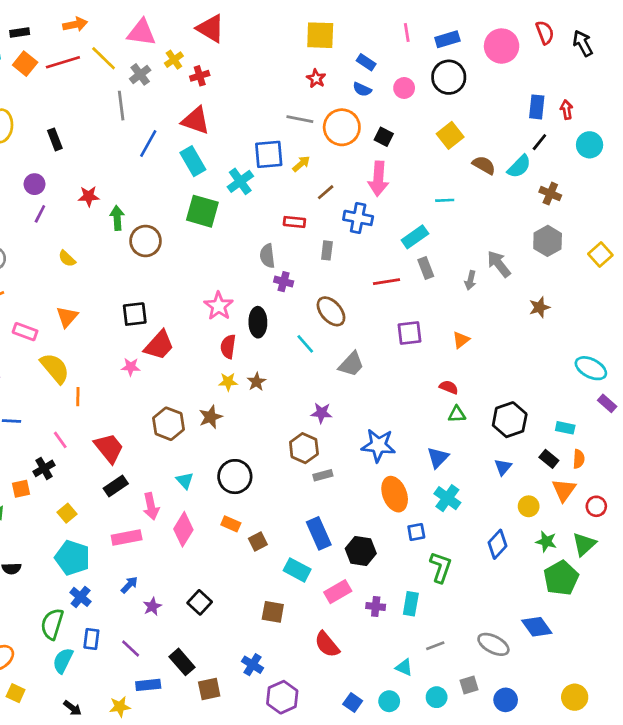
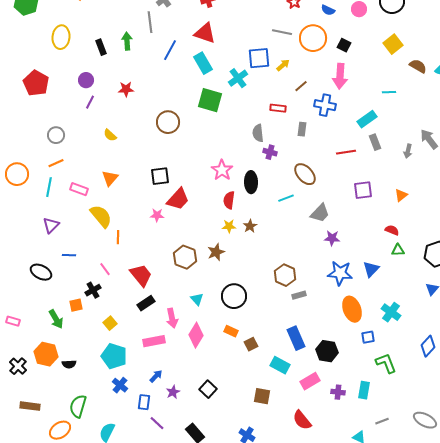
green arrow: (117, 218) -> (127, 41), moved
cyan line: (305, 344) -> (286, 198), turned -70
purple star: (322, 413) -> (332, 238), moved
blue triangle: (438, 458) -> (371, 269), moved
green L-shape: (441, 567) -> (386, 363), turned -40
green semicircle: (52, 624) -> (78, 406), moved
blue rectangle: (91, 639) -> (144, 402), moved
********
> _What is being asked_
Retype each of the entries above exactly as it appears, with no pictures.

> _Solution to the problem_
green arrow: (117, 218) -> (127, 41), moved
cyan line: (305, 344) -> (286, 198), turned -70
purple star: (322, 413) -> (332, 238), moved
blue triangle: (438, 458) -> (371, 269), moved
green L-shape: (441, 567) -> (386, 363), turned -40
green semicircle: (52, 624) -> (78, 406), moved
blue rectangle: (91, 639) -> (144, 402), moved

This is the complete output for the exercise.